What you should do » Without the images, reproduce each line of the material exactly.

Exercise inputs »
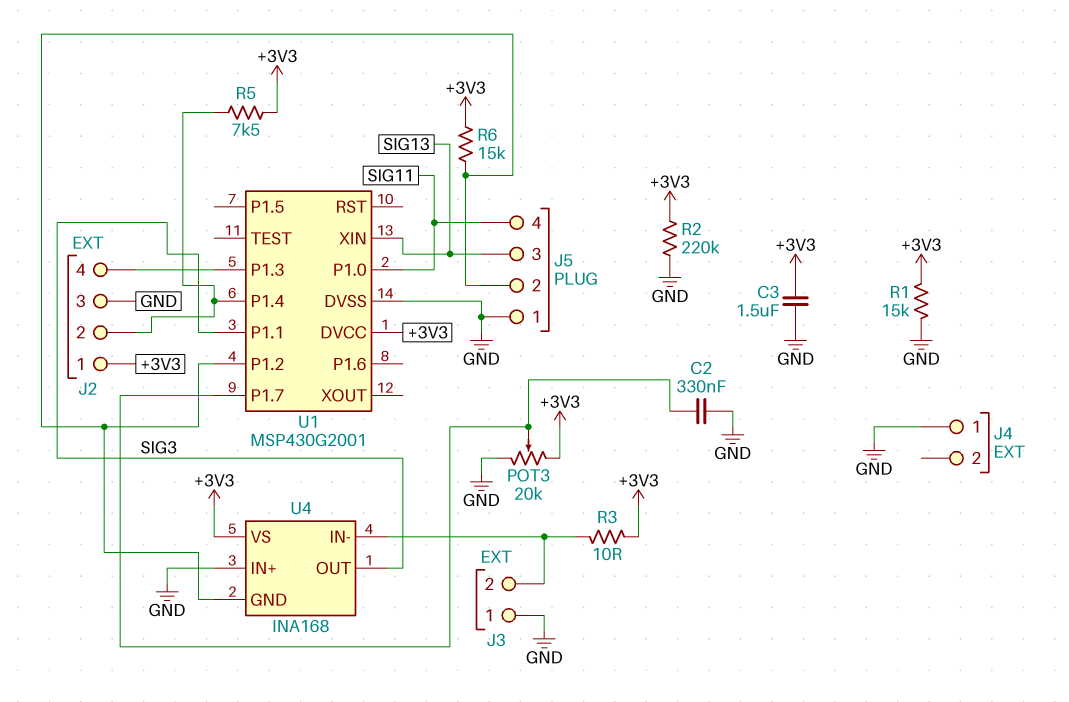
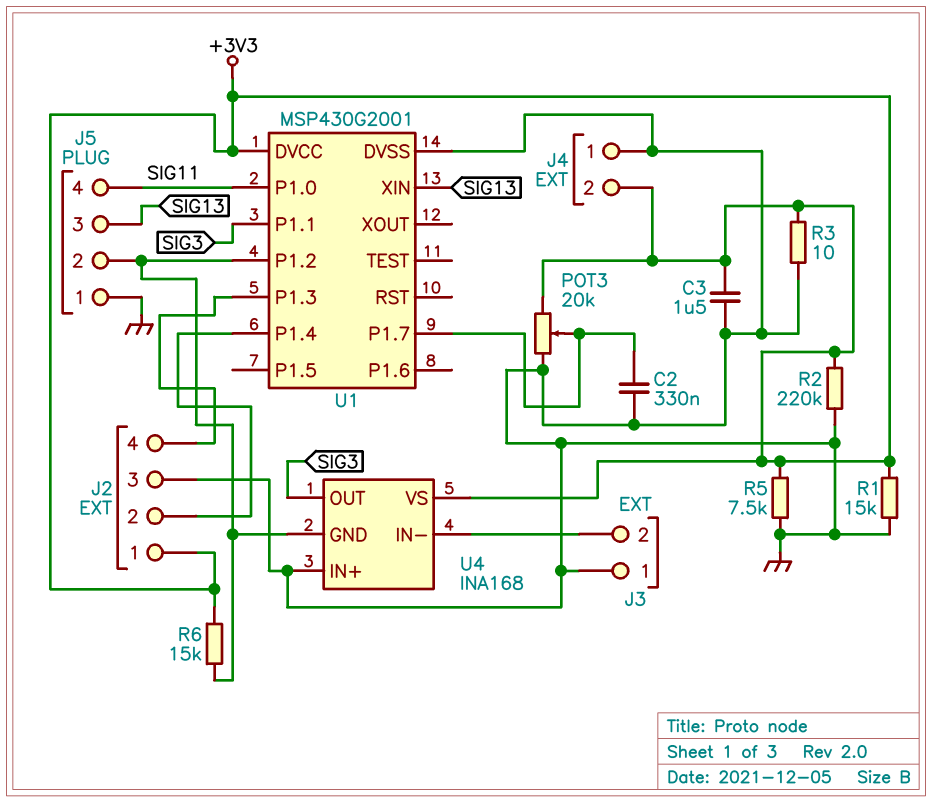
J4 pin 2: none -> +3V3
R3: 10 (+3V3, J3/2) -> 10 (+3V3, GND)
R5: 7.5k (+3V3, J2/2) -> 7.5k (+3V3, GND)

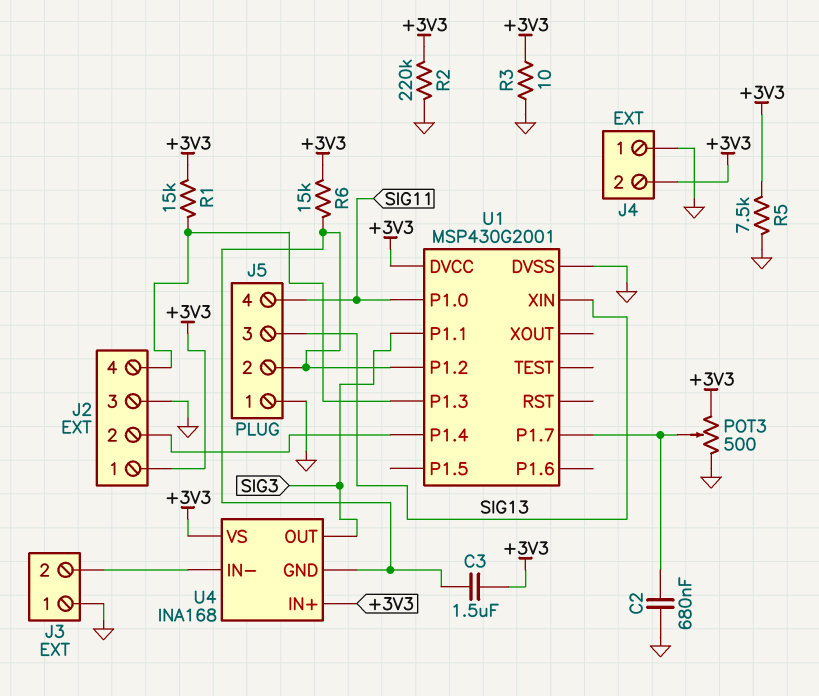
C2: 330nF (GND, U1/P1.7) -> 680nF (GND, U1/P1.7)
C3: 1.5uF (+3V3, GND) -> 1.5uF (+3V3, J5/2)
POT3: 20k (+3V3, GND, wiper U1/P1.7) -> 500 (+3V3, GND, wiper U1/P1.7)
R1: 15k (+3V3, GND) -> 15k (+3V3, J2/4)
U4 pin IN+: GND -> +3V3

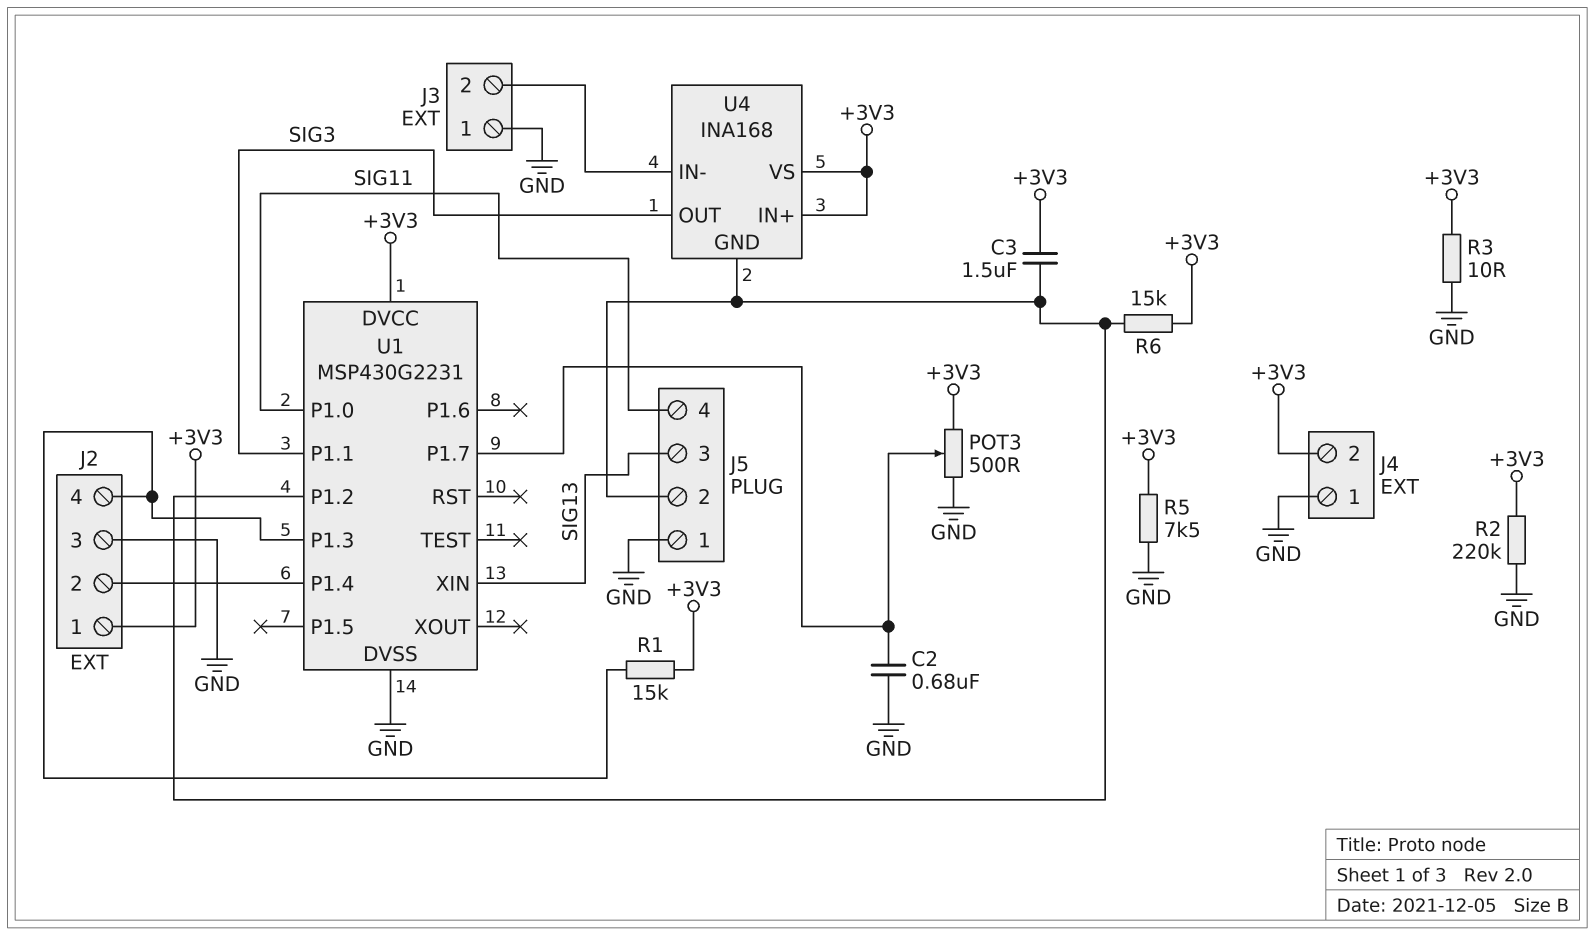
U1: MSP430G2001 -> MSP430G2231

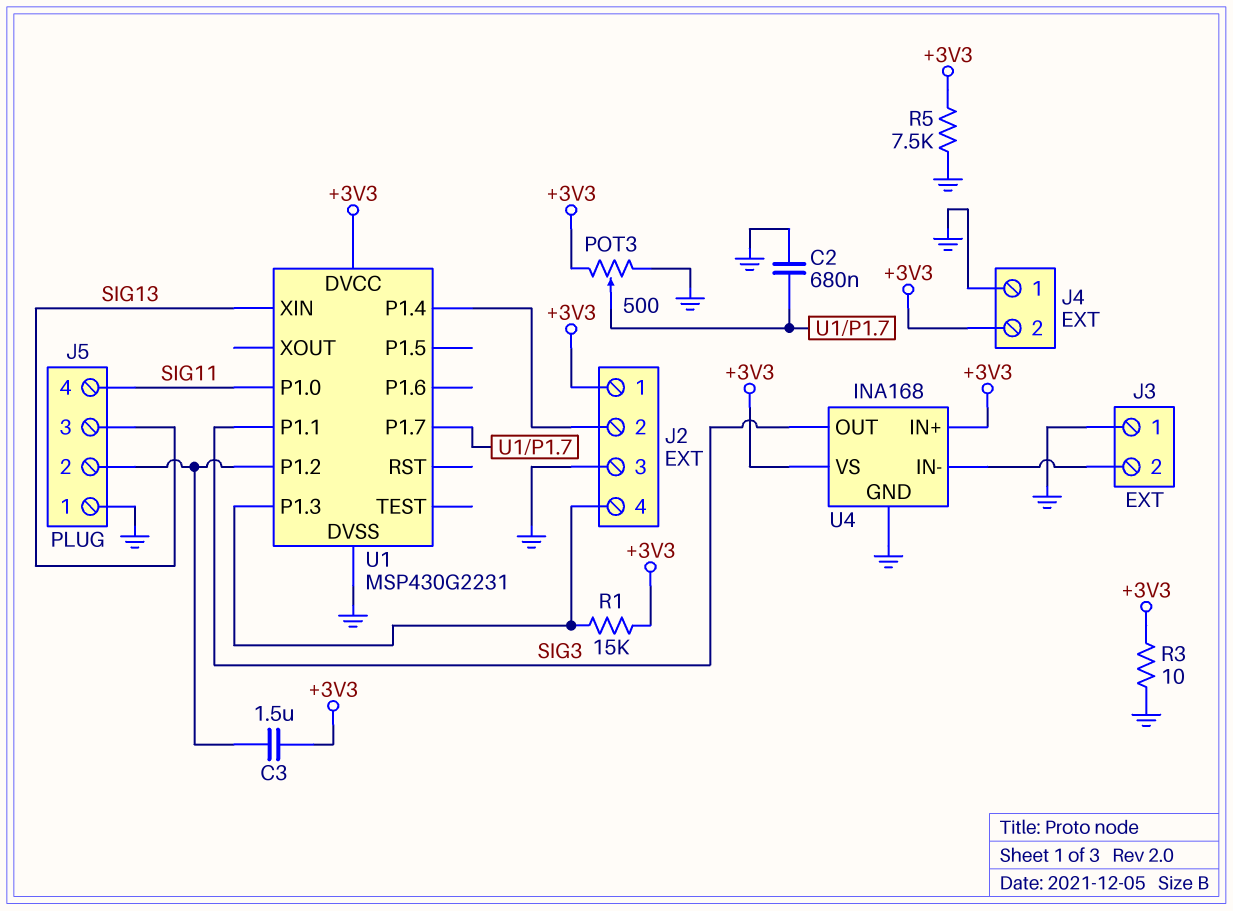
R2: 220k (+3V3, GND) -> none
R6: 15k (+3V3, J5/2) -> none
U4 pin GND: J5/2 -> GND

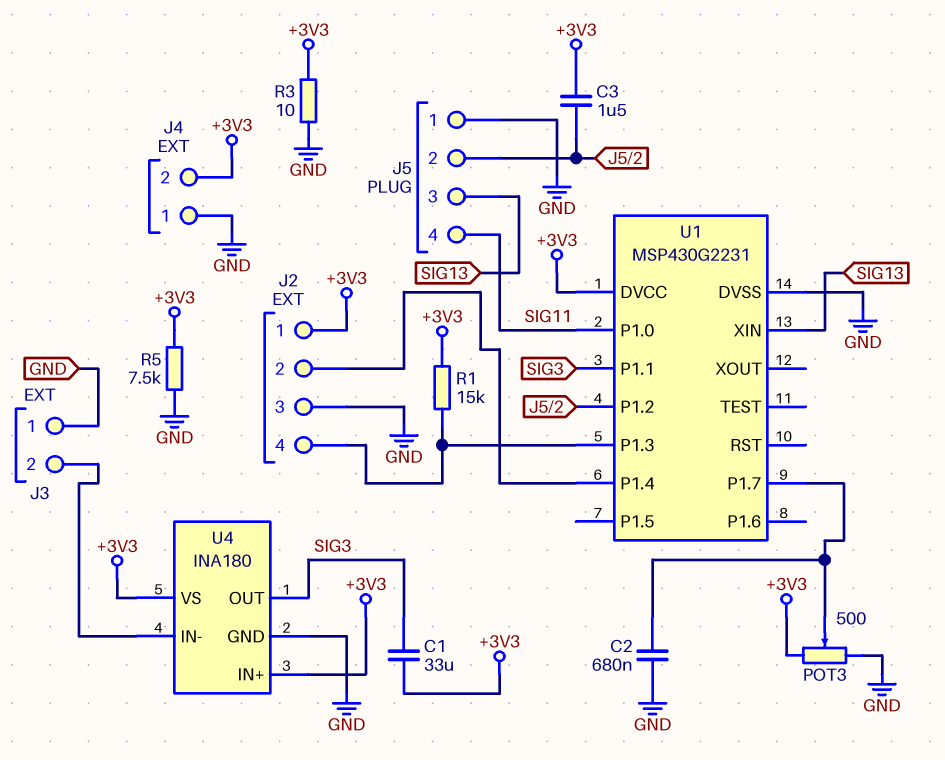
C1: none -> 33uF (+3V3, SIG3)
U4: INA168 -> INA180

Answer below »
J4 pin 2: none -> +3V3
R3: 10 (+3V3, J3/2) -> 10 (+3V3, GND)
R5: 7.5k (+3V3, J2/2) -> 7.5k (+3V3, GND)

C2: 330nF (GND, U1/P1.7) -> 680nF (GND, U1/P1.7)
C3: 1.5uF (+3V3, GND) -> 1.5uF (+3V3, J5/2)
POT3: 20k (+3V3, GND, wiper U1/P1.7) -> 500 (+3V3, GND, wiper U1/P1.7)
R1: 15k (+3V3, GND) -> 15k (+3V3, J2/4)
U4 pin IN+: GND -> +3V3

U1: MSP430G2001 -> MSP430G2231

R2: 220k (+3V3, GND) -> none
R6: 15k (+3V3, J5/2) -> none
U4 pin GND: J5/2 -> GND

C1: none -> 33uF (+3V3, SIG3)
U4: INA168 -> INA180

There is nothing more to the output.